§ **Requirement**
Print exactly those lines that run from the beginning of the data to the line bearing "LED3: red -> yellow", inclusive.

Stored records
+===+

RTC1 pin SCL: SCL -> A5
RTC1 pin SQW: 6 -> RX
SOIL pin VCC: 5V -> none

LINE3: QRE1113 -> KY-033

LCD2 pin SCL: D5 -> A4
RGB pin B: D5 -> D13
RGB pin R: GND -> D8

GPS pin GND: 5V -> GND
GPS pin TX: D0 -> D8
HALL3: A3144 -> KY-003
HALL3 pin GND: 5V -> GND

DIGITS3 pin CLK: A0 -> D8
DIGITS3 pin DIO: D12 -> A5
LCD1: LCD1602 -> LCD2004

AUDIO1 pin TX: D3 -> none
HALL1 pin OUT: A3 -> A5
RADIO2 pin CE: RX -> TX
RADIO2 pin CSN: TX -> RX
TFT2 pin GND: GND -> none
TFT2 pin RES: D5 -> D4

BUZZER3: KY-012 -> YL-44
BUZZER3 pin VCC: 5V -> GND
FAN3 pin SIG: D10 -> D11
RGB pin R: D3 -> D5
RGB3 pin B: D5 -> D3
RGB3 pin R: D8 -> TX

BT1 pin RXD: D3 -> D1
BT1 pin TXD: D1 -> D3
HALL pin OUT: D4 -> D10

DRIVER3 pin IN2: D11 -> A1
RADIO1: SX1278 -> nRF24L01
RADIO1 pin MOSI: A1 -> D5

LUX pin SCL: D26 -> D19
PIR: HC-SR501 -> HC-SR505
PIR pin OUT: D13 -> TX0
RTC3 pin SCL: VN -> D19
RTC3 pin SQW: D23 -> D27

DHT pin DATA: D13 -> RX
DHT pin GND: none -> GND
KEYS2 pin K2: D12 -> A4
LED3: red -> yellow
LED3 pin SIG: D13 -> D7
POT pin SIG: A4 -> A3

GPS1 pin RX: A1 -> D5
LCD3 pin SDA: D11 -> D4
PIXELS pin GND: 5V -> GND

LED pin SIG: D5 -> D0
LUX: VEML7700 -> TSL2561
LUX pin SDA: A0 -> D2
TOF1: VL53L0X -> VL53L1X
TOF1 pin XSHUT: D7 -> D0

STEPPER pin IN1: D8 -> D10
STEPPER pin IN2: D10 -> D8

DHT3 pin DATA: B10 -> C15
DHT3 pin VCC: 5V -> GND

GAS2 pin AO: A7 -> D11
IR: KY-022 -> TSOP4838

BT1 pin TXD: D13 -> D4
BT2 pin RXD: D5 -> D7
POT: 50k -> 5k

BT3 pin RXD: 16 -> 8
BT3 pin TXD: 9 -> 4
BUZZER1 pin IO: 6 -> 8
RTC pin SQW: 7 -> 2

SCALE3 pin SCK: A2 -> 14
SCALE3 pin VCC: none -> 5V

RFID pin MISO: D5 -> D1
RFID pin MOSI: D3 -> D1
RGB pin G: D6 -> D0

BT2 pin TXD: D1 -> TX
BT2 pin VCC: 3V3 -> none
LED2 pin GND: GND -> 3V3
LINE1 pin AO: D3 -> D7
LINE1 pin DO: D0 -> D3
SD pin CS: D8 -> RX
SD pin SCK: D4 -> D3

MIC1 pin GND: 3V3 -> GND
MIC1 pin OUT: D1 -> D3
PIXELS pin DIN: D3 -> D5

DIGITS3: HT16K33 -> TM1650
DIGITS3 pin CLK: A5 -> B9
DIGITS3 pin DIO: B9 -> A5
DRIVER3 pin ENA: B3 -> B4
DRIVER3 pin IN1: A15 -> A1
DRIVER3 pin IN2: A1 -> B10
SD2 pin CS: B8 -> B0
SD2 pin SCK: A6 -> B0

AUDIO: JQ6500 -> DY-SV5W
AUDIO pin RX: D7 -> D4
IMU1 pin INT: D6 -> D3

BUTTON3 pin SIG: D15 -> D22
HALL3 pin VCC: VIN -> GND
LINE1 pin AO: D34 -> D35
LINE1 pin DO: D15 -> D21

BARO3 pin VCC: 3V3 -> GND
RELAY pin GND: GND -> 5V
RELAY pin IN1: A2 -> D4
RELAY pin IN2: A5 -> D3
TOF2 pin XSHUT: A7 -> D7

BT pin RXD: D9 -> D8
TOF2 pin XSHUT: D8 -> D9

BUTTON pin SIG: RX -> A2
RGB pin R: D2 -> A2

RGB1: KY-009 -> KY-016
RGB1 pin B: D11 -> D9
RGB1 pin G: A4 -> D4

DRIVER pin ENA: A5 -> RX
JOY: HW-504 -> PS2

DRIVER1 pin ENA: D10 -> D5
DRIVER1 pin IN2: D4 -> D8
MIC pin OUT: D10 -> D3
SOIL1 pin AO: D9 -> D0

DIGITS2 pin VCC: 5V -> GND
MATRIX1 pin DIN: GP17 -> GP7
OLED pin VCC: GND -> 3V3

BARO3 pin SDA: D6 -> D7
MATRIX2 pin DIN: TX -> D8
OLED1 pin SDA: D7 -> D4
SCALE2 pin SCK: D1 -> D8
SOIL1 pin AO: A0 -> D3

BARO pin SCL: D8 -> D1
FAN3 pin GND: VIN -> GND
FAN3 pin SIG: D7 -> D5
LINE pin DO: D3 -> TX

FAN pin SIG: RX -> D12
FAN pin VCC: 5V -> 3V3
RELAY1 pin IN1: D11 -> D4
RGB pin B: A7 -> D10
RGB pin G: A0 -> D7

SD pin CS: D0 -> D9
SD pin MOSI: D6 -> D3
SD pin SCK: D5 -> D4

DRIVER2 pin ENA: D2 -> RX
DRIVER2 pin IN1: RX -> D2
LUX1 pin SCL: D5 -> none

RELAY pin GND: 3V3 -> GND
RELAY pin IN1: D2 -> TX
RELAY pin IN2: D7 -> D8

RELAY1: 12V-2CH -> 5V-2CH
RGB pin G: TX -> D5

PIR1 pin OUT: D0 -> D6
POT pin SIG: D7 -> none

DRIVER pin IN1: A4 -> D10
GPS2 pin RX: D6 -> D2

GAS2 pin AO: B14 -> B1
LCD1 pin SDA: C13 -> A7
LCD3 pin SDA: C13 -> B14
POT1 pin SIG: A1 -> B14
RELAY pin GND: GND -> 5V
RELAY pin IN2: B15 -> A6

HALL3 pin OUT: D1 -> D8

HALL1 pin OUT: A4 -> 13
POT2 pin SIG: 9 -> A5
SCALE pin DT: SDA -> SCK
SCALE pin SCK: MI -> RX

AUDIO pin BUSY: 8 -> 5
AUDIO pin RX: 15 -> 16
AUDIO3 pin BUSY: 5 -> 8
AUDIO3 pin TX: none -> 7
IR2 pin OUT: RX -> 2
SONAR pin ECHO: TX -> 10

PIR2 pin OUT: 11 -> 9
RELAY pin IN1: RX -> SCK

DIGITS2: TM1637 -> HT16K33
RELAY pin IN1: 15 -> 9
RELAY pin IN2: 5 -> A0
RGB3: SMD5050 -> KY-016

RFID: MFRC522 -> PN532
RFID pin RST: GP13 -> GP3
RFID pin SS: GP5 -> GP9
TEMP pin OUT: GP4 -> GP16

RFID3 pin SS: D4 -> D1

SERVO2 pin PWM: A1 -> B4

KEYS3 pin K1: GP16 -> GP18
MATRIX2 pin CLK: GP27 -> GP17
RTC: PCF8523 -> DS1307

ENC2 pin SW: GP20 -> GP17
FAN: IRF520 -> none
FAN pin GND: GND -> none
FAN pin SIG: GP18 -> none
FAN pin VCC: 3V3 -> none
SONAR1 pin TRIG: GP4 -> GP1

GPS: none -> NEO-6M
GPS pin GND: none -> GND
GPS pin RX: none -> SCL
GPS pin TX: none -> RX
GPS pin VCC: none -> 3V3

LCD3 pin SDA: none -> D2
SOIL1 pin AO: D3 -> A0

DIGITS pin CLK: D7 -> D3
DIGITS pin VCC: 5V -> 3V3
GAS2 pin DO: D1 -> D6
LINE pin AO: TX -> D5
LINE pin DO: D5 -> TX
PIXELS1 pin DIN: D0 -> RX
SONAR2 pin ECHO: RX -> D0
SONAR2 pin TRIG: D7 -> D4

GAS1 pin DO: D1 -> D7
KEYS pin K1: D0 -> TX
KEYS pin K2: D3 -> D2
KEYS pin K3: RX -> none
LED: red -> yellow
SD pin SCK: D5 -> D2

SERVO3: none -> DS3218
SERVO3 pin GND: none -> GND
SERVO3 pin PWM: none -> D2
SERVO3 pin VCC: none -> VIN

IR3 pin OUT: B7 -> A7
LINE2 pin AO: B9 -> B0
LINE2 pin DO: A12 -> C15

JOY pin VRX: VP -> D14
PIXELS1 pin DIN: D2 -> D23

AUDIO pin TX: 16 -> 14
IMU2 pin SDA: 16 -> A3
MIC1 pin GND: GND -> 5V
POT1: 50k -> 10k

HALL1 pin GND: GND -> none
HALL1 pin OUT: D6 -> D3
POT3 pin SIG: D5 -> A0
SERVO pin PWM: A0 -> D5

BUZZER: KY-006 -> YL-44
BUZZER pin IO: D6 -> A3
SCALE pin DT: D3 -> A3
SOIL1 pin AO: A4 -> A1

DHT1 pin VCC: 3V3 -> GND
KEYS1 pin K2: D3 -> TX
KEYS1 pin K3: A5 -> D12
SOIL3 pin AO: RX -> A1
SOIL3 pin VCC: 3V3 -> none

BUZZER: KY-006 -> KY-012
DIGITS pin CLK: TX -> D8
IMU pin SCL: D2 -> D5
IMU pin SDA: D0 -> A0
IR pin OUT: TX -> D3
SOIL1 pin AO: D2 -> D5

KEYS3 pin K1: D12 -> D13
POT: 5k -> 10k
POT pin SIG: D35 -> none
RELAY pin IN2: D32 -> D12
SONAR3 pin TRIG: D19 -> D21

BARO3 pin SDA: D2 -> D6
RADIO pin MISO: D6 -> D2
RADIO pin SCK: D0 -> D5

+===+

§ **Solved exercise**
RTC1 pin SCL: SCL -> A5
RTC1 pin SQW: 6 -> RX
SOIL pin VCC: 5V -> none

LINE3: QRE1113 -> KY-033

LCD2 pin SCL: D5 -> A4
RGB pin B: D5 -> D13
RGB pin R: GND -> D8

GPS pin GND: 5V -> GND
GPS pin TX: D0 -> D8
HALL3: A3144 -> KY-003
HALL3 pin GND: 5V -> GND

DIGITS3 pin CLK: A0 -> D8
DIGITS3 pin DIO: D12 -> A5
LCD1: LCD1602 -> LCD2004

AUDIO1 pin TX: D3 -> none
HALL1 pin OUT: A3 -> A5
RADIO2 pin CE: RX -> TX
RADIO2 pin CSN: TX -> RX
TFT2 pin GND: GND -> none
TFT2 pin RES: D5 -> D4

BUZZER3: KY-012 -> YL-44
BUZZER3 pin VCC: 5V -> GND
FAN3 pin SIG: D10 -> D11
RGB pin R: D3 -> D5
RGB3 pin B: D5 -> D3
RGB3 pin R: D8 -> TX

BT1 pin RXD: D3 -> D1
BT1 pin TXD: D1 -> D3
HALL pin OUT: D4 -> D10

DRIVER3 pin IN2: D11 -> A1
RADIO1: SX1278 -> nRF24L01
RADIO1 pin MOSI: A1 -> D5

LUX pin SCL: D26 -> D19
PIR: HC-SR501 -> HC-SR505
PIR pin OUT: D13 -> TX0
RTC3 pin SCL: VN -> D19
RTC3 pin SQW: D23 -> D27

DHT pin DATA: D13 -> RX
DHT pin GND: none -> GND
KEYS2 pin K2: D12 -> A4
LED3: red -> yellow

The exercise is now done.